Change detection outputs
────────────────────────────────────────

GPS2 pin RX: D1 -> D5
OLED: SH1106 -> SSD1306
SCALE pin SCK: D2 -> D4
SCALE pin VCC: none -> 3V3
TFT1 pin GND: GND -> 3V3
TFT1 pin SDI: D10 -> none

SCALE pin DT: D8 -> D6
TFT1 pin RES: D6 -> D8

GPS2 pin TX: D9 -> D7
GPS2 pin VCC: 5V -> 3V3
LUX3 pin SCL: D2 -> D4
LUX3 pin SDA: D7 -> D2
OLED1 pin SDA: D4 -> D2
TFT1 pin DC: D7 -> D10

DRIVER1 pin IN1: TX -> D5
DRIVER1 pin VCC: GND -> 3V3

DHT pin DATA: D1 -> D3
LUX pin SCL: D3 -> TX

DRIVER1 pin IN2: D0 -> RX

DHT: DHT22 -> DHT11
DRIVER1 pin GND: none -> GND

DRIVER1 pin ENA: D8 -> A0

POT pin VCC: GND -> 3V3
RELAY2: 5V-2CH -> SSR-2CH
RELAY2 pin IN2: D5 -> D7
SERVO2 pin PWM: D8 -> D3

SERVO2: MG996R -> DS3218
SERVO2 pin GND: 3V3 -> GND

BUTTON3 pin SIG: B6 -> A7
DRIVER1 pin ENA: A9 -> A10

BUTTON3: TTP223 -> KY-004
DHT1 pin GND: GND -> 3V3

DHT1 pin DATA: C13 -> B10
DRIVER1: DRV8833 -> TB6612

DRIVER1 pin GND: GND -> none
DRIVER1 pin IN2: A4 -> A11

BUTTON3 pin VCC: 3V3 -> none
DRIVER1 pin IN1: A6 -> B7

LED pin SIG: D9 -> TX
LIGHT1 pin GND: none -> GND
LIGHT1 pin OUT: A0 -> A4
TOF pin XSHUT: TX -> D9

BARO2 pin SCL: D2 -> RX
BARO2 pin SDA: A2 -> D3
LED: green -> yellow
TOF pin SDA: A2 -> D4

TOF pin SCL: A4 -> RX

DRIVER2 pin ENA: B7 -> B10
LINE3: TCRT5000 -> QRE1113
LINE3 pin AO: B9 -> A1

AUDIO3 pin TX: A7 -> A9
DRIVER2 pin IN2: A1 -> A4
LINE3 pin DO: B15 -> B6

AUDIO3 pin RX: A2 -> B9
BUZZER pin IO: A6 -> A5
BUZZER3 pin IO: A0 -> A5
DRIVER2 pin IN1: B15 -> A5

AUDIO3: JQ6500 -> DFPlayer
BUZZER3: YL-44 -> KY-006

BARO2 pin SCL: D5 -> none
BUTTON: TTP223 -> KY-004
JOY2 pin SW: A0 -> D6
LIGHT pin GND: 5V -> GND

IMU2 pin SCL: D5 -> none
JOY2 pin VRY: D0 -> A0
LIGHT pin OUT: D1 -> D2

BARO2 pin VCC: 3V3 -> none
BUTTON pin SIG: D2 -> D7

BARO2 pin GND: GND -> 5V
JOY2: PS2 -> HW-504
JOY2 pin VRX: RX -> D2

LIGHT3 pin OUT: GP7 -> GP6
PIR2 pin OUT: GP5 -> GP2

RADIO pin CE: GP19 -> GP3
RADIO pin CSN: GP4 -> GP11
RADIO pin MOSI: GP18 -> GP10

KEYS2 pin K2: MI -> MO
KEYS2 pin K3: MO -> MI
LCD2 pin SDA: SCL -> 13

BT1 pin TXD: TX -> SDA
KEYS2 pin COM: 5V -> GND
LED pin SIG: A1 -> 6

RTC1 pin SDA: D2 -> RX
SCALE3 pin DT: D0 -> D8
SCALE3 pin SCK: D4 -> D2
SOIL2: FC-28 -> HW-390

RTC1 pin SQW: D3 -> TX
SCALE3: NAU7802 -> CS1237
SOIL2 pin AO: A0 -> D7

────────────────────────────────────────

| TASK DESCRIPTION |
Repeat exactly the lines above from the one with "IMU2 pin SCL: D5 -> none" up to and including the one with "KEYS2 pin K3: MO -> MI". No other line belongs in the reply.

| ANSWER TO THIS EXERCISE |
IMU2 pin SCL: D5 -> none
JOY2 pin VRY: D0 -> A0
LIGHT pin OUT: D1 -> D2

BARO2 pin VCC: 3V3 -> none
BUTTON pin SIG: D2 -> D7

BARO2 pin GND: GND -> 5V
JOY2: PS2 -> HW-504
JOY2 pin VRX: RX -> D2

LIGHT3 pin OUT: GP7 -> GP6
PIR2 pin OUT: GP5 -> GP2

RADIO pin CE: GP19 -> GP3
RADIO pin CSN: GP4 -> GP11
RADIO pin MOSI: GP18 -> GP10

KEYS2 pin K2: MI -> MO
KEYS2 pin K3: MO -> MI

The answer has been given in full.